» Work request
Line by line, transcribe all of the entries exactly.

Object correspondence data

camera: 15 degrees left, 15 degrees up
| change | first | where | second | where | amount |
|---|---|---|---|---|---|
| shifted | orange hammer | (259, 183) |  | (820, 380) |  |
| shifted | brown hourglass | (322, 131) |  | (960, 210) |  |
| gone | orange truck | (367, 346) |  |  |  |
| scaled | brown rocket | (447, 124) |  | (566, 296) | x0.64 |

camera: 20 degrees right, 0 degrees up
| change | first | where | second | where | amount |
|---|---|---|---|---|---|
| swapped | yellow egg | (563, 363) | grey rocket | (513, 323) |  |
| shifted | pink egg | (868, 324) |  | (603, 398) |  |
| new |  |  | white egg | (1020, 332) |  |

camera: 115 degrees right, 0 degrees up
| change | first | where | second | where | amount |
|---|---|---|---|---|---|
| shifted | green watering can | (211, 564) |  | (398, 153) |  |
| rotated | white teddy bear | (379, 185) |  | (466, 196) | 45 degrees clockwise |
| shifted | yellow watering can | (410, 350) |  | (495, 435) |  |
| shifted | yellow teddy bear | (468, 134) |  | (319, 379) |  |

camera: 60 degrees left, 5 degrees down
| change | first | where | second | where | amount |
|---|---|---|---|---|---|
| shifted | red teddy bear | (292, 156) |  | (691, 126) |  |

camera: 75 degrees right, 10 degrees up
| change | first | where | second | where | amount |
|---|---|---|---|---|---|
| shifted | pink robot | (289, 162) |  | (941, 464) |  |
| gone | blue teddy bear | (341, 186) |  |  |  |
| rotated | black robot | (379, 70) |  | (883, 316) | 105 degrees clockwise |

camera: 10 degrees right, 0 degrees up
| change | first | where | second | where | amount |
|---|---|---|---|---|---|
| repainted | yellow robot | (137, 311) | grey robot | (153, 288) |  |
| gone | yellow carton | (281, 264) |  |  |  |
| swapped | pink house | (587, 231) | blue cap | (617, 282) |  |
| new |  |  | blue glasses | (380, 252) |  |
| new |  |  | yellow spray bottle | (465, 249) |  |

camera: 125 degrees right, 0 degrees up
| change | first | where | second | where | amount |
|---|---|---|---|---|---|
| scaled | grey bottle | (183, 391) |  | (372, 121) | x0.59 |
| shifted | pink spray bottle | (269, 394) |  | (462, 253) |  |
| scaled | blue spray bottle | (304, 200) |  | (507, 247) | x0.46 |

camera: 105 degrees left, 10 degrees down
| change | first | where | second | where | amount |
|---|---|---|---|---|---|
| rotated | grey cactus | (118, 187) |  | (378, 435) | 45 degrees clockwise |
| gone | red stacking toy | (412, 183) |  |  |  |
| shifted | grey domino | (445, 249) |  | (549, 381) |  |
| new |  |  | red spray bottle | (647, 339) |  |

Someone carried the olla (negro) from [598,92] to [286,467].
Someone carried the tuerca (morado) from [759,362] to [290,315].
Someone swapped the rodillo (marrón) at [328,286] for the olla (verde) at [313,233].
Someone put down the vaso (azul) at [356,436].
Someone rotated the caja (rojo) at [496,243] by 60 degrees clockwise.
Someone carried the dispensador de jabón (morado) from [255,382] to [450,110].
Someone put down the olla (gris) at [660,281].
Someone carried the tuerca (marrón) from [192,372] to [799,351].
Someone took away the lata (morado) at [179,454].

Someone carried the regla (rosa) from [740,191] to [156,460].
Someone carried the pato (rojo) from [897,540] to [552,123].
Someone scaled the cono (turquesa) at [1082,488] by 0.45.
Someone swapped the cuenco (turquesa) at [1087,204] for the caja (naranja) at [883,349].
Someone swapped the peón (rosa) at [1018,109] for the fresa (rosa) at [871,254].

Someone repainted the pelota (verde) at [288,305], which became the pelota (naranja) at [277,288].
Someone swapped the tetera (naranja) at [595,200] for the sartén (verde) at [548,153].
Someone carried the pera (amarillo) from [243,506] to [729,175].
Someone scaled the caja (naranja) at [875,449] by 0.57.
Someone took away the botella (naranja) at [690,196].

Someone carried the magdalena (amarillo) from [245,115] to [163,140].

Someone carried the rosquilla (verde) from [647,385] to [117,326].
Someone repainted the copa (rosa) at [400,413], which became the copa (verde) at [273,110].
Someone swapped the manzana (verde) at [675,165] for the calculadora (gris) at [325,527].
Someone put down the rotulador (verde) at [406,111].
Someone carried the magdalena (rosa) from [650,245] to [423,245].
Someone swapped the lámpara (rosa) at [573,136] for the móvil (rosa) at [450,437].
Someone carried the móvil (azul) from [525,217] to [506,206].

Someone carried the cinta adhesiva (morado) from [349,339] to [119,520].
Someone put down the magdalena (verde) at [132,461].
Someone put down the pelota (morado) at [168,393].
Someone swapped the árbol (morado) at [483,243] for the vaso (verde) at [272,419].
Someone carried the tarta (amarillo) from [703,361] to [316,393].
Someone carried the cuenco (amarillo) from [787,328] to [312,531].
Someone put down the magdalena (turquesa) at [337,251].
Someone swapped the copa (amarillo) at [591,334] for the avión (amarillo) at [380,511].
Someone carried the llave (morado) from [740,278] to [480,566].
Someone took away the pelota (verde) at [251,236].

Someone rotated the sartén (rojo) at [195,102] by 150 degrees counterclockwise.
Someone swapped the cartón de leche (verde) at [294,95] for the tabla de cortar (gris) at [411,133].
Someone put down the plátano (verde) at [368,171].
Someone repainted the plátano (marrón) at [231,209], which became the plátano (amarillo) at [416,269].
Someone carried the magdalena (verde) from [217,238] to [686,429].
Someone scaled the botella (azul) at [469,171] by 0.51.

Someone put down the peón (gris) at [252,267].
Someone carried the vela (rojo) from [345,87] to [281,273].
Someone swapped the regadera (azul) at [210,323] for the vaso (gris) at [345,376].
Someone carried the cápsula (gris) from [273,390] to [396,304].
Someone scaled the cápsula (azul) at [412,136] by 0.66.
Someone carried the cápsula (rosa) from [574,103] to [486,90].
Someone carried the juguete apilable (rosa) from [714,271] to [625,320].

» Task solution
camera: 15 degrees left, 15 degrees up
| change | first | where | second | where | amount |
|---|---|---|---|---|---|
| shifted | orange hammer | (259, 183) |  | (820, 380) |  |
| shifted | brown hourglass | (322, 131) |  | (960, 210) |  |
| gone | orange truck | (367, 346) |  |  |  |
| scaled | brown rocket | (447, 124) |  | (566, 296) | x0.64 |

camera: 20 degrees right, 0 degrees up
| change | first | where | second | where | amount |
|---|---|---|---|---|---|
| swapped | yellow egg | (563, 363) | grey rocket | (513, 323) |  |
| shifted | pink egg | (868, 324) |  | (603, 398) |  |
| new |  |  | white egg | (1020, 332) |  |

camera: 115 degrees right, 0 degrees up
| change | first | where | second | where | amount |
|---|---|---|---|---|---|
| shifted | green watering can | (211, 564) |  | (398, 153) |  |
| rotated | white teddy bear | (379, 185) |  | (466, 196) | 45 degrees clockwise |
| shifted | yellow watering can | (410, 350) |  | (495, 435) |  |
| shifted | yellow teddy bear | (468, 134) |  | (319, 379) |  |

camera: 60 degrees left, 5 degrees down
| change | first | where | second | where | amount |
|---|---|---|---|---|---|
| shifted | red teddy bear | (292, 156) |  | (691, 126) |  |

camera: 75 degrees right, 10 degrees up
| change | first | where | second | where | amount |
|---|---|---|---|---|---|
| shifted | pink robot | (289, 162) |  | (941, 464) |  |
| gone | blue teddy bear | (341, 186) |  |  |  |
| rotated | black robot | (379, 70) |  | (883, 316) | 105 degrees clockwise |

camera: 10 degrees right, 0 degrees up
| change | first | where | second | where | amount |
|---|---|---|---|---|---|
| repainted | yellow robot | (137, 311) | grey robot | (153, 288) |  |
| gone | yellow carton | (281, 264) |  |  |  |
| swapped | pink house | (587, 231) | blue cap | (617, 282) |  |
| new |  |  | blue glasses | (380, 252) |  |
| new |  |  | yellow spray bottle | (465, 249) |  |

camera: 125 degrees right, 0 degrees up
| change | first | where | second | where | amount |
|---|---|---|---|---|---|
| scaled | grey bottle | (183, 391) |  | (372, 121) | x0.59 |
| shifted | pink spray bottle | (269, 394) |  | (462, 253) |  |
| scaled | blue spray bottle | (304, 200) |  | (507, 247) | x0.46 |

camera: 105 degrees left, 10 degrees down
| change | first | where | second | where | amount |
|---|---|---|---|---|---|
| rotated | grey cactus | (118, 187) |  | (378, 435) | 45 degrees clockwise |
| gone | red stacking toy | (412, 183) |  |  |  |
| shifted | grey domino | (445, 249) |  | (549, 381) |  |
| new |  |  | red spray bottle | (647, 339) |  |

Someone carried the olla (negro) from [598,92] to [286,467].
Someone carried the tuerca (morado) from [759,362] to [290,315].
Someone swapped the rodillo (marrón) at [328,286] for the olla (verde) at [313,233].
Someone put down the vaso (azul) at [356,436].
Someone rotated the caja (rojo) at [496,243] by 60 degrees clockwise.
Someone carried the dispensador de jabón (morado) from [255,382] to [450,110].
Someone put down the olla (gris) at [660,281].
Someone carried the tuerca (marrón) from [192,372] to [799,351].
Someone took away the lata (morado) at [179,454].

Someone carried the regla (rosa) from [740,191] to [156,460].
Someone carried the pato (rojo) from [897,540] to [552,123].
Someone scaled the cono (turquesa) at [1082,488] by 0.45.
Someone swapped the cuenco (turquesa) at [1087,204] for the caja (naranja) at [883,349].
Someone swapped the peón (rosa) at [1018,109] for the fresa (rosa) at [871,254].

Someone repainted the pelota (verde) at [288,305], which became the pelota (naranja) at [277,288].
Someone swapped the tetera (naranja) at [595,200] for the sartén (verde) at [548,153].
Someone carried the pera (amarillo) from [243,506] to [729,175].
Someone scaled the caja (naranja) at [875,449] by 0.57.
Someone took away the botella (naranja) at [690,196].

Someone carried the magdalena (amarillo) from [245,115] to [163,140].

Someone carried the rosquilla (verde) from [647,385] to [117,326].
Someone repainted the copa (rosa) at [400,413], which became the copa (verde) at [273,110].
Someone swapped the manzana (verde) at [675,165] for the calculadora (gris) at [325,527].
Someone put down the rotulador (verde) at [406,111].
Someone carried the magdalena (rosa) from [650,245] to [423,245].
Someone swapped the lámpara (rosa) at [573,136] for the móvil (rosa) at [450,437].
Someone carried the móvil (azul) from [525,217] to [506,206].

Someone carried the cinta adhesiva (morado) from [349,339] to [119,520].
Someone put down the magdalena (verde) at [132,461].
Someone put down the pelota (morado) at [168,393].
Someone swapped the árbol (morado) at [483,243] for the vaso (verde) at [272,419].
Someone carried the tarta (amarillo) from [703,361] to [316,393].
Someone carried the cuenco (amarillo) from [787,328] to [312,531].
Someone put down the magdalena (turquesa) at [337,251].
Someone swapped the copa (amarillo) at [591,334] for the avión (amarillo) at [380,511].
Someone carried the llave (morado) from [740,278] to [480,566].
Someone took away the pelota (verde) at [251,236].

Someone rotated the sartén (rojo) at [195,102] by 150 degrees counterclockwise.
Someone swapped the cartón de leche (verde) at [294,95] for the tabla de cortar (gris) at [411,133].
Someone put down the plátano (verde) at [368,171].
Someone repainted the plátano (marrón) at [231,209], which became the plátano (amarillo) at [416,269].
Someone carried the magdalena (verde) from [217,238] to [686,429].
Someone scaled the botella (azul) at [469,171] by 0.51.

Someone put down the peón (gris) at [252,267].
Someone carried the vela (rojo) from [345,87] to [281,273].
Someone swapped the regadera (azul) at [210,323] for the vaso (gris) at [345,376].
Someone carried the cápsula (gris) from [273,390] to [396,304].
Someone scaled the cápsula (azul) at [412,136] by 0.66.
Someone carried the cápsula (rosa) from [574,103] to [486,90].
Someone carried the juguete apilable (rosa) from [714,271] to [625,320].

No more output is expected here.